» TRY IT:
Can you transcribe every entry word for word, skipping the images?

» MATERIAL PROVIDED:
....

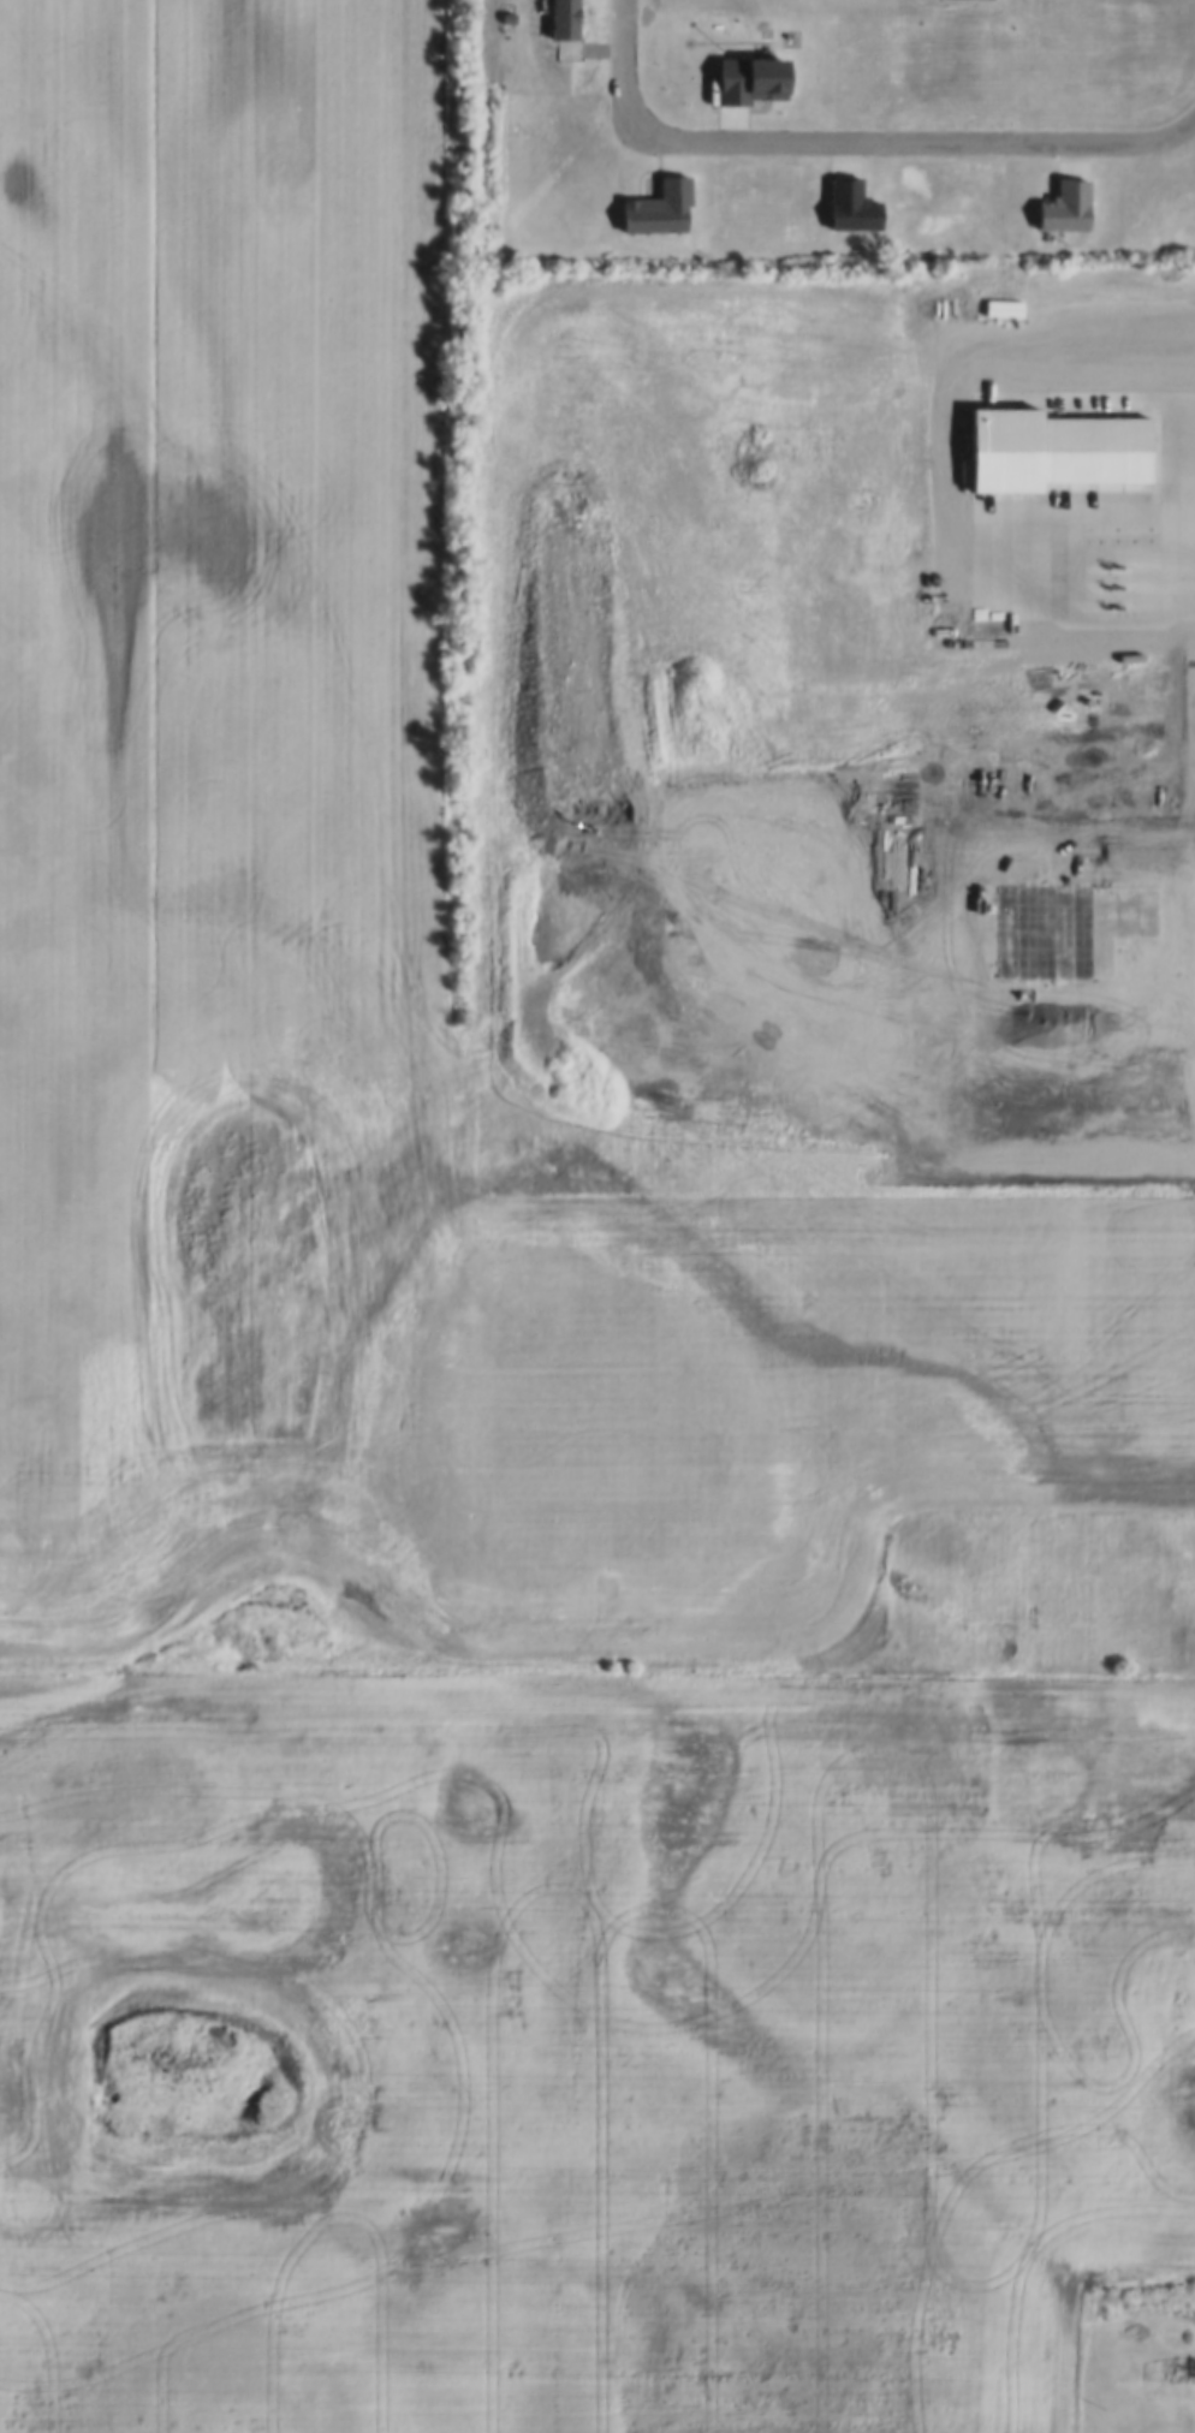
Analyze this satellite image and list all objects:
building: (739, 68)
road: (856, 133)
building: (842, 195)
building: (1057, 196)
building: (649, 197)
road: (1185, 375)
building: (1042, 436)
road: (1175, 479)
road: (1089, 571)

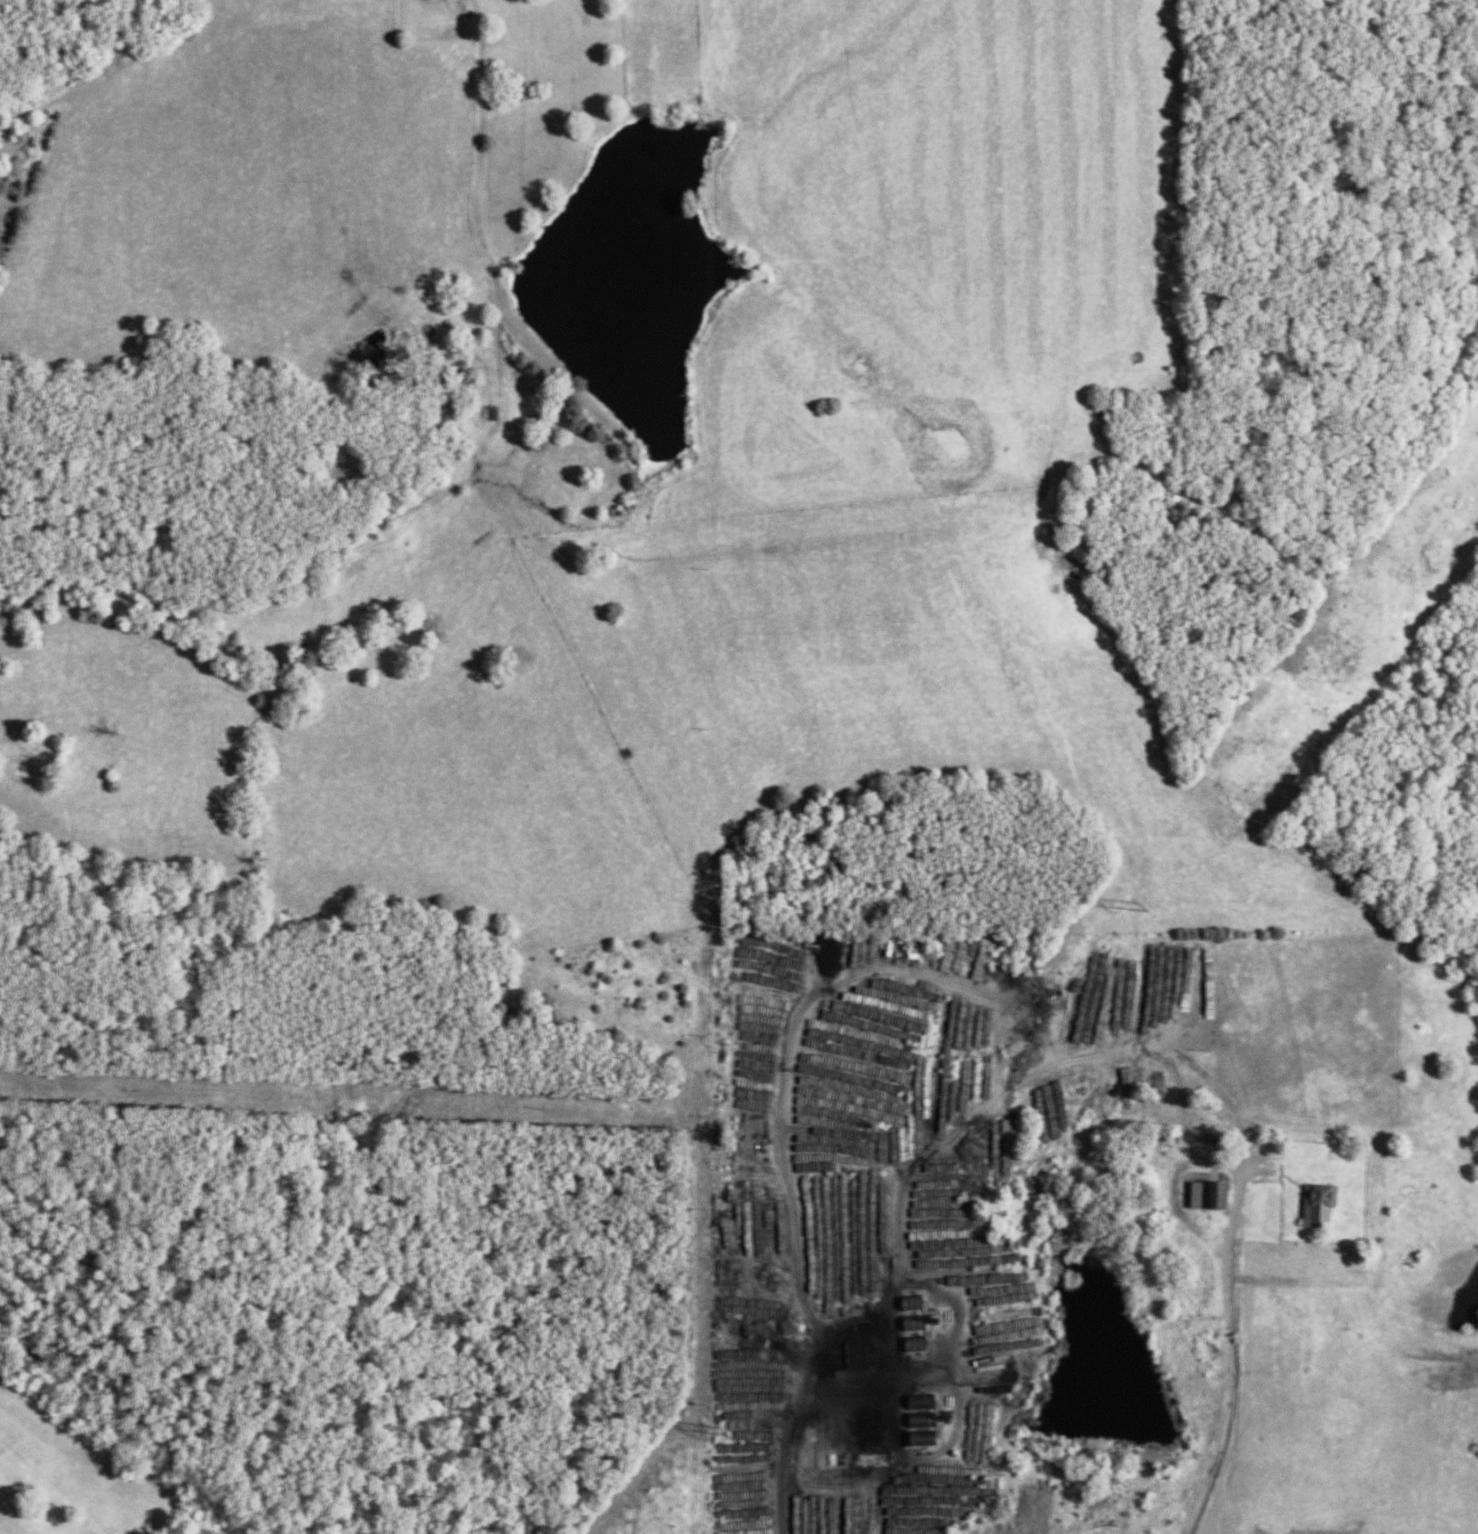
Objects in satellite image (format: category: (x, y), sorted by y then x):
road: (482, 184)
building: (480, 413)
power tower: (1138, 905)
building: (1270, 1175)
building: (1204, 1197)
building: (1314, 1205)
road: (1232, 1359)
power tower: (718, 1432)
road: (783, 1452)
building: (827, 1460)

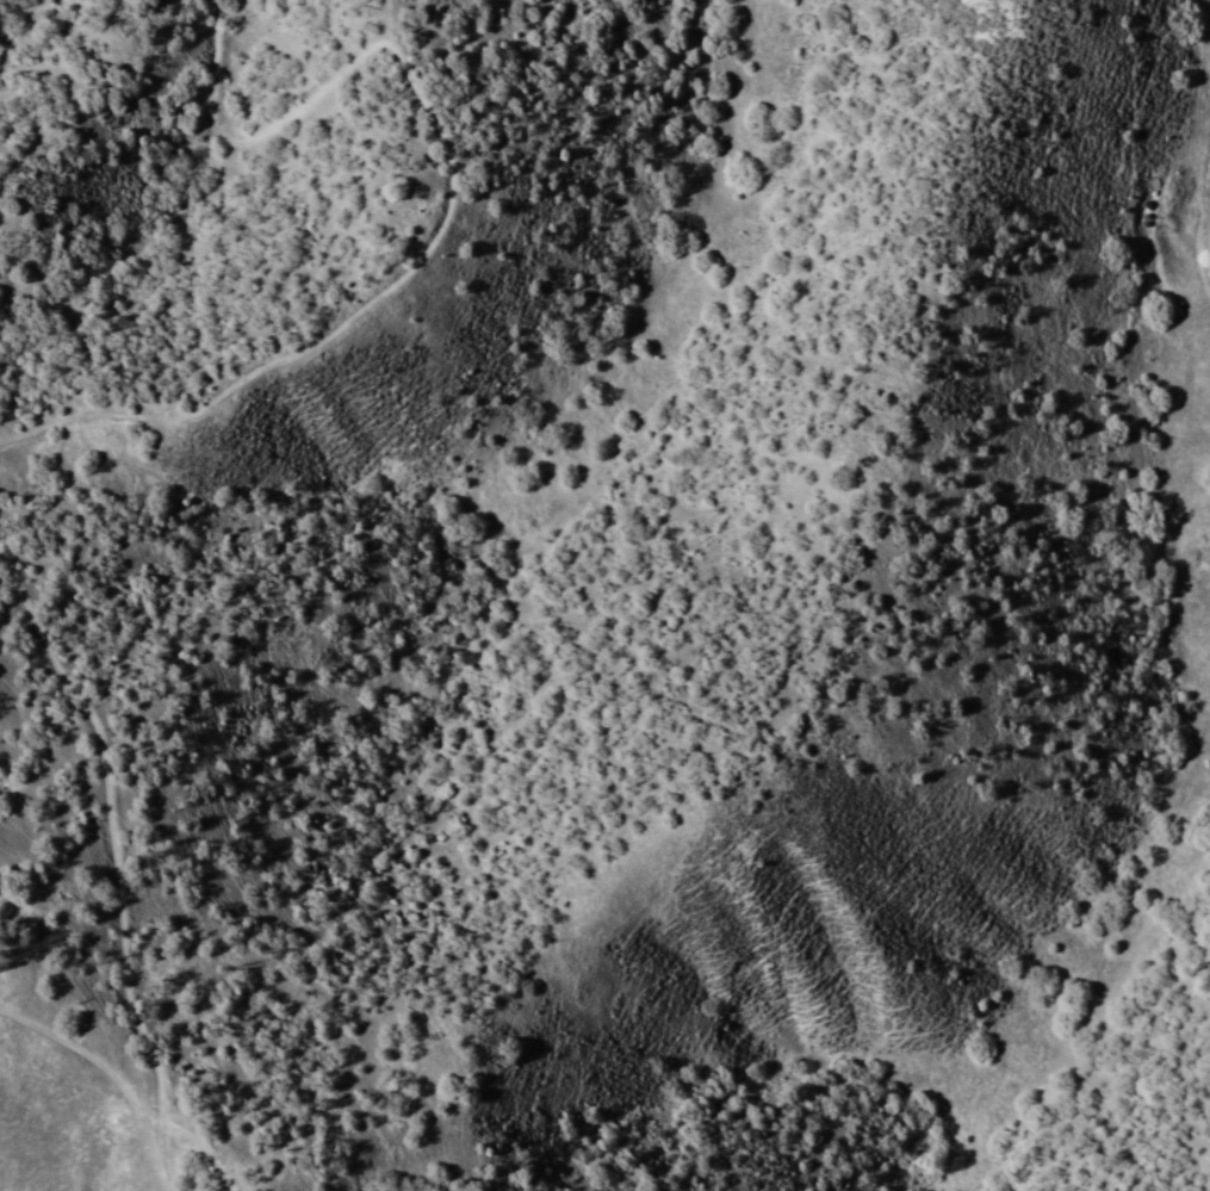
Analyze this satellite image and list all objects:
road: (443, 216)
building: (1209, 226)
road: (109, 864)
road: (103, 1067)
road: (200, 1156)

....

» WRITTEN SOLUTION:
Analyze this satellite image and list all objects:
building: (739, 68)
road: (856, 133)
building: (842, 195)
building: (1057, 196)
building: (649, 197)
road: (1185, 375)
building: (1042, 436)
road: (1175, 479)
road: (1089, 571)

Objects in satellite image (format: category: (x, y), sorted by y then x):
road: (482, 184)
building: (480, 413)
power tower: (1138, 905)
building: (1270, 1175)
building: (1204, 1197)
building: (1314, 1205)
road: (1232, 1359)
power tower: (718, 1432)
road: (783, 1452)
building: (827, 1460)

Analyze this satellite image and list all objects:
road: (443, 216)
building: (1209, 226)
road: (109, 864)
road: (103, 1067)
road: (200, 1156)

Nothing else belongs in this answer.